What the task requires: Rewrite the listing from its start up to and including the line with "The white glossy column at center is", replacing "floral-patterned blouse" with "flowered blouse" each time and keeping everything else the same. Leave the pictures out.

Task input:

################

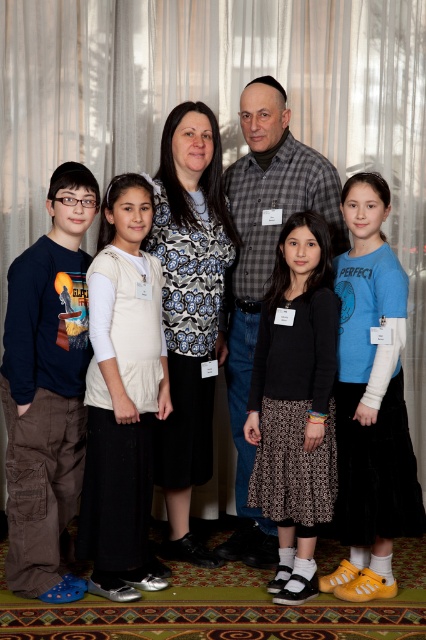
Question: Does blue velvety shirt at right appear under floral-patterned blouse at center?

Choices:
 (A) yes
 (B) no

Answer: (A)

Question: Does white cotton shirt at center appear under floral-patterned blouse at center?

Choices:
 (A) no
 (B) yes

Answer: (B)

Question: Which object appears farthest from the camera in this image?

Choices:
 (A) white cotton shirt at center
 (B) matte blue shirt at left

Answer: (A)

Question: Does blue velvety shirt at right have a greater width compared to checkered fabric shirt at center?

Choices:
 (A) no
 (B) yes

Answer: (A)

Question: Which object is farther from the camera taking this photo?

Choices:
 (A) floral-patterned blouse at center
 (B) checkered fabric shirt at center
 (C) white cotton shirt at center
 (D) matte blue shirt at left

Answer: (B)

Question: Considering the real-world distances, which object is closest to the blue velvety shirt at right?

Choices:
 (A) matte blue shirt at left
 (B) floral-patterned blouse at center
 (C) white cotton shirt at center
 (D) checkered fabric shirt at center

Answer: (D)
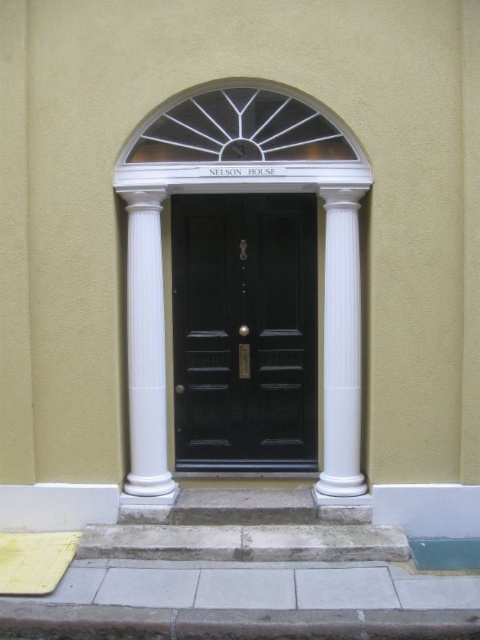
You are standing at the entrance of Nelson House and want to find the white glossy column at center. Based on the coordinates provided, can you determine its position relative to the entrance?

The white glossy column at center is located at coordinates point (145, 353), which places it centrally positioned within the entrance area.

You are a delivery person holding a large package that is 1.2 meters wide. You need to enter Nelson House through the entrance shown. Can the package fit through the matte black door at center if the white smooth column at center is 0.5 meters wide?

The matte black door at center is wider than the white smooth column at center, which is 0.5 meters wide. Since the door is wider, the 1.2 meters wide package might fit, but the exact width of the door isn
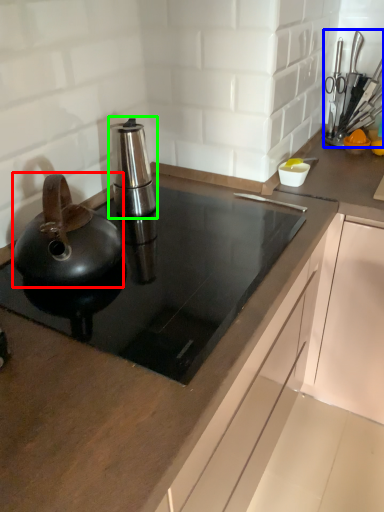
Question: Based on their relative distances, which object is nearer to kitchen appliance (highlighted by a red box)? Choose from appliance (highlighted by a blue box) and kitchen appliance (highlighted by a green box).

Choices:
 (A) appliance
 (B) kitchen appliance

Answer: (B)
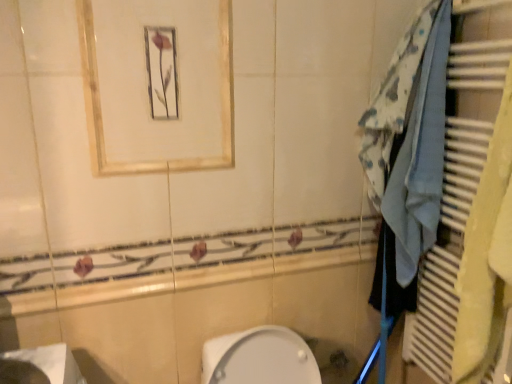
Question: Considering the relative positions of matte gold frame at upper center and blue fabric towel at right in the image provided, is matte gold frame at upper center to the right of blue fabric towel at right from the viewer's perspective?

Choices:
 (A) yes
 (B) no

Answer: (B)

Question: Can you confirm if matte gold frame at upper center is smaller than blue fabric towel at right?

Choices:
 (A) yes
 (B) no

Answer: (A)

Question: Is matte gold frame at upper center placed right next to blue fabric towel at right?

Choices:
 (A) yes
 (B) no

Answer: (B)

Question: Is matte gold frame at upper center facing towards blue fabric towel at right?

Choices:
 (A) no
 (B) yes

Answer: (A)

Question: Does matte gold frame at upper center have a greater height compared to blue fabric towel at right?

Choices:
 (A) no
 (B) yes

Answer: (A)

Question: In terms of width, does blue fabric at right look wider or thinner when compared to matte gold frame at upper center?

Choices:
 (A) thin
 (B) wide

Answer: (B)

Question: From the image's perspective, is blue fabric at right positioned above or below matte gold frame at upper center?

Choices:
 (A) below
 (B) above

Answer: (A)

Question: Considering their positions, is blue fabric at right located in front of or behind matte gold frame at upper center?

Choices:
 (A) behind
 (B) front

Answer: (B)

Question: From a real-world perspective, is blue fabric at right above or below matte gold frame at upper center?

Choices:
 (A) above
 (B) below

Answer: (B)

Question: Considering the positions of matte gold frame at upper center and blue fabric at right in the image, is matte gold frame at upper center wider or thinner than blue fabric at right?

Choices:
 (A) thin
 (B) wide

Answer: (A)

Question: From a real-world perspective, is matte gold frame at upper center positioned above or below blue fabric at right?

Choices:
 (A) above
 (B) below

Answer: (A)

Question: In the image, is matte gold frame at upper center on the left side or the right side of blue fabric at right?

Choices:
 (A) right
 (B) left

Answer: (B)

Question: Is matte gold frame at upper center taller or shorter than blue fabric at right?

Choices:
 (A) short
 (B) tall

Answer: (A)

Question: In terms of width, does white glossy sink at lower left look wider or thinner when compared to blue fabric towel at right?

Choices:
 (A) thin
 (B) wide

Answer: (B)

Question: Is white glossy sink at lower left spatially inside blue fabric towel at right, or outside of it?

Choices:
 (A) inside
 (B) outside

Answer: (B)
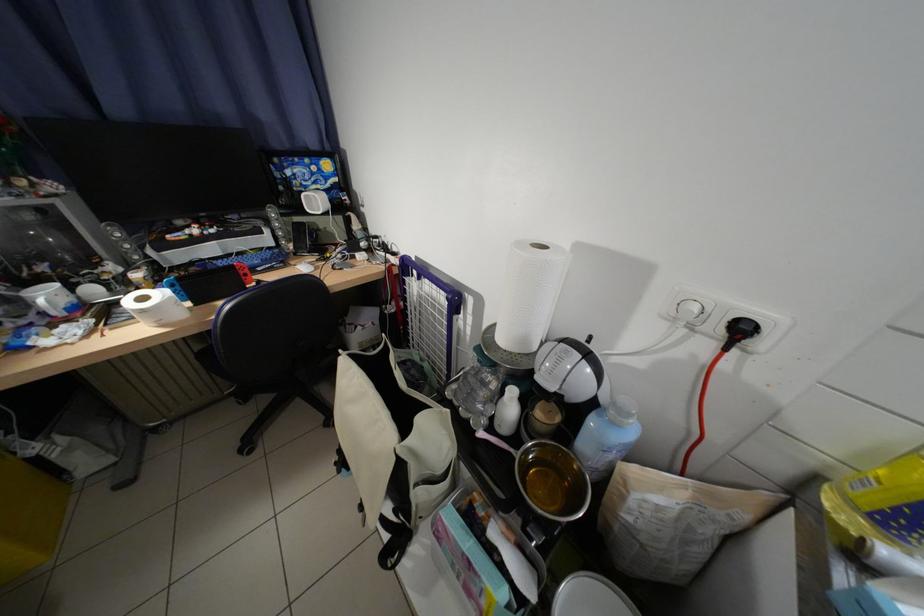
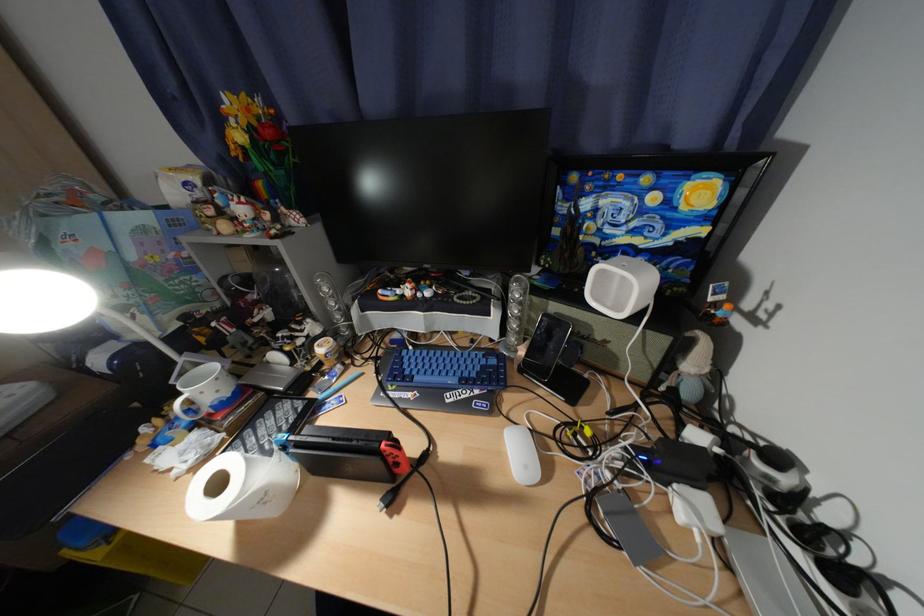
Where in the second image is the point corresponding to pixel 368 228 from the first image?

(704, 367)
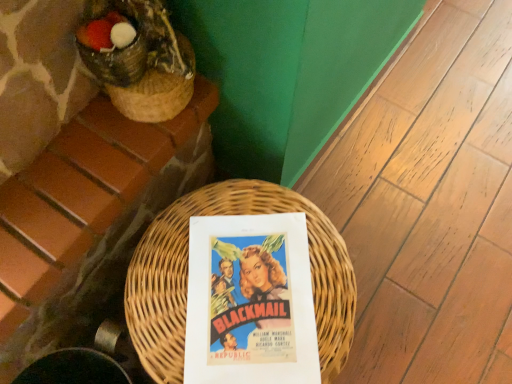
The height and width of the screenshot is (384, 512). Find the location of `empty space that is ontop of woven wicker basket at center (from a real-world perspective)`. empty space that is ontop of woven wicker basket at center (from a real-world perspective) is located at coordinates (237, 283).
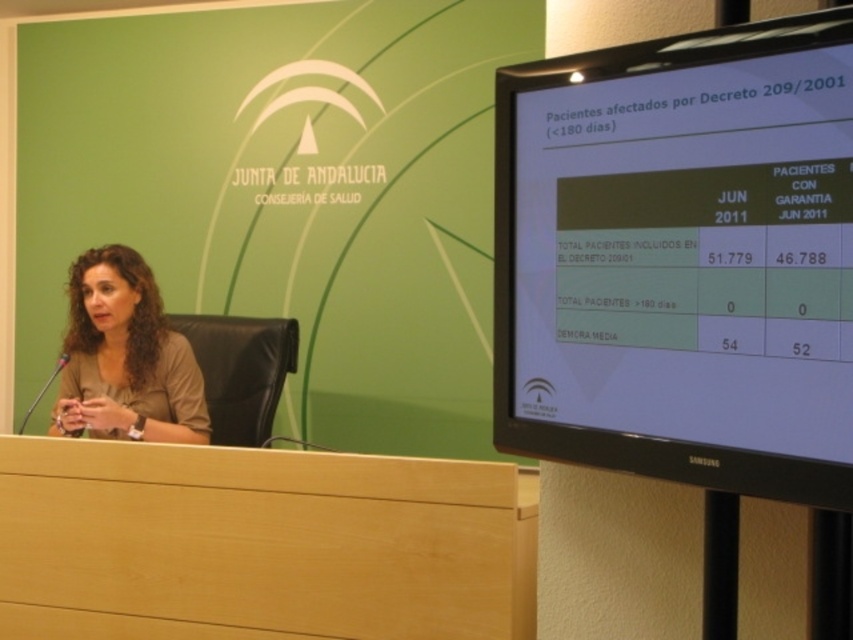
Between black glossy monitor at upper right and light wood table at lower left, which one has more height?

With more height is black glossy monitor at upper right.

Is black glossy monitor at upper right above light wood table at lower left?

Yes.

You are a GUI agent. You are given a task and a screenshot of the screen. Output one action in this format:
    pyautogui.click(x=<x>, y=<y>)
    Task: Click on the black glossy monitor at upper right
    Image resolution: width=853 pixels, height=640 pixels.
    Given the screenshot: What is the action you would take?
    pyautogui.click(x=682, y=259)

Identify the location of black glossy monitor at upper right. The image size is (853, 640). (682, 259).

From the picture: Is light wood table at lower left behind matte brown hair at center?

No, it is in front of matte brown hair at center.

Is light wood table at lower left closer to camera compared to matte brown hair at center?

Yes, light wood table at lower left is closer to the viewer.

Measure the distance between point (90, 531) and camera.

Point (90, 531) and camera are 1.99 meters apart.

The width and height of the screenshot is (853, 640). In order to click on light wood table at lower left in this screenshot , I will do `click(270, 538)`.

Is the position of black glossy monitor at upper right more distant than that of matte brown hair at center?

No, it is in front of matte brown hair at center.

Is point (708, 372) less distant than point (161, 365)?

Yes, point (708, 372) is closer to viewer.

This screenshot has height=640, width=853. In order to click on black glossy monitor at upper right in this screenshot , I will do `click(682, 259)`.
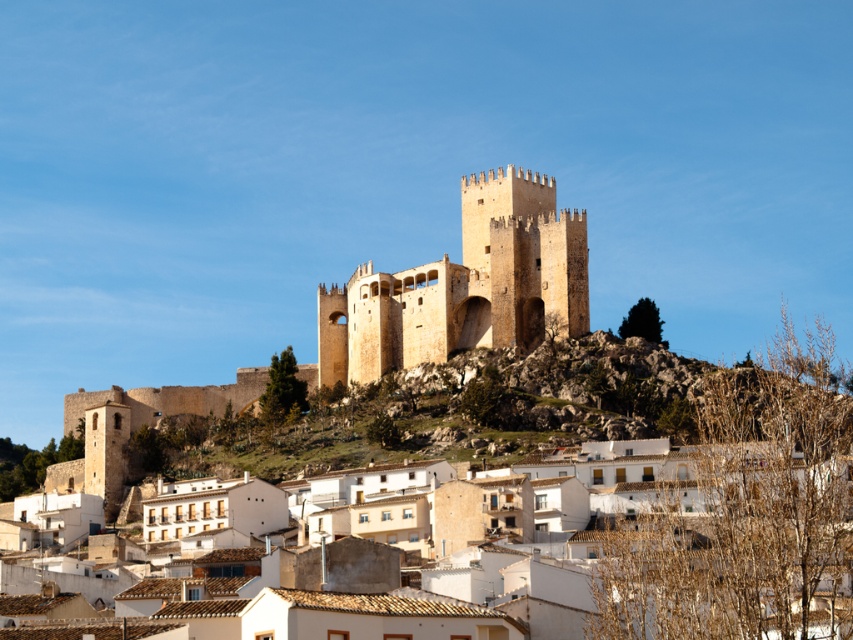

################

Answer for this exercise:
Question: Does blue velvety shirt at right appear under flowered blouse at center?

Choices:
 (A) yes
 (B) no

Answer: (A)

Question: Does white cotton shirt at center appear under flowered blouse at center?

Choices:
 (A) no
 (B) yes

Answer: (B)

Question: Which object appears farthest from the camera in this image?

Choices:
 (A) white cotton shirt at center
 (B) matte blue shirt at left

Answer: (A)

Question: Does blue velvety shirt at right have a greater width compared to checkered fabric shirt at center?

Choices:
 (A) no
 (B) yes

Answer: (A)

Question: Which object is farther from the camera taking this photo?

Choices:
 (A) flowered blouse at center
 (B) checkered fabric shirt at center
 (C) white cotton shirt at center
 (D) matte blue shirt at left

Answer: (B)

Question: Considering the real-world distances, which object is closest to the blue velvety shirt at right?

Choices:
 (A) matte blue shirt at left
 (B) flowered blouse at center
 (C) white cotton shirt at center
 (D) checkered fabric shirt at center

Answer: (D)
You are standing at the entrance of Nelson House and want to find the white glossy column at center. Based on the coordinates provided, can you determine its position relative to the entrance?

The white glossy column at center is located at coordinates point (145, 353), which places it centrally positioned within the entrance area.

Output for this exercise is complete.